# [Task item]
Word for word, copy all the data and drop the pictures.

# [Information supplied]

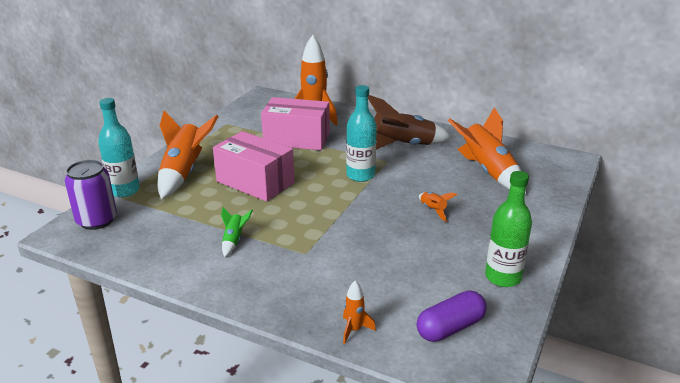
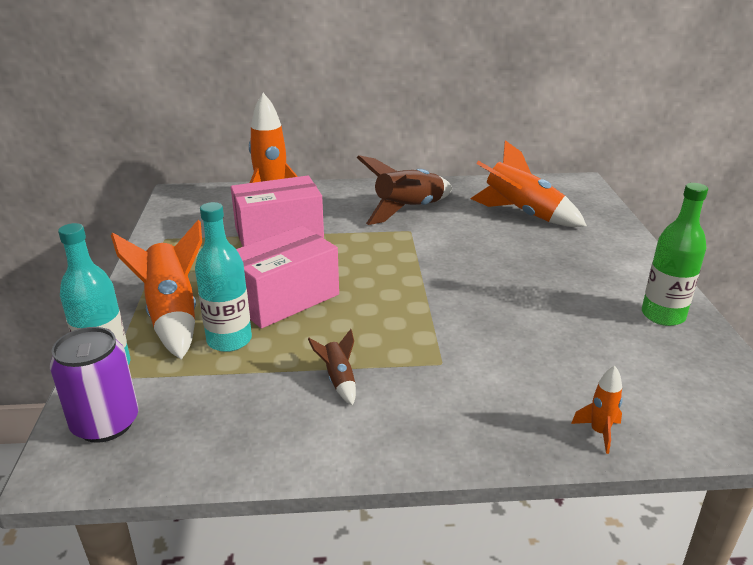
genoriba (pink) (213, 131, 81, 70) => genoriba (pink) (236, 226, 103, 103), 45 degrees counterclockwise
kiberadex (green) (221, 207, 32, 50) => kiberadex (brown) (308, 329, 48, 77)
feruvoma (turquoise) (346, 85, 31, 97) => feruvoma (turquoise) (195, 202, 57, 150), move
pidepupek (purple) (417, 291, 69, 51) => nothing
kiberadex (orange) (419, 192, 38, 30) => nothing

# [Solution for this problem]
genoriba (pink) (213, 131, 81, 70) => genoriba (pink) (236, 226, 103, 103), 45 degrees counterclockwise
kiberadex (green) (221, 207, 32, 50) => kiberadex (brown) (308, 329, 48, 77)
feruvoma (turquoise) (346, 85, 31, 97) => feruvoma (turquoise) (195, 202, 57, 150), move
pidepupek (purple) (417, 291, 69, 51) => nothing
kiberadex (orange) (419, 192, 38, 30) => nothing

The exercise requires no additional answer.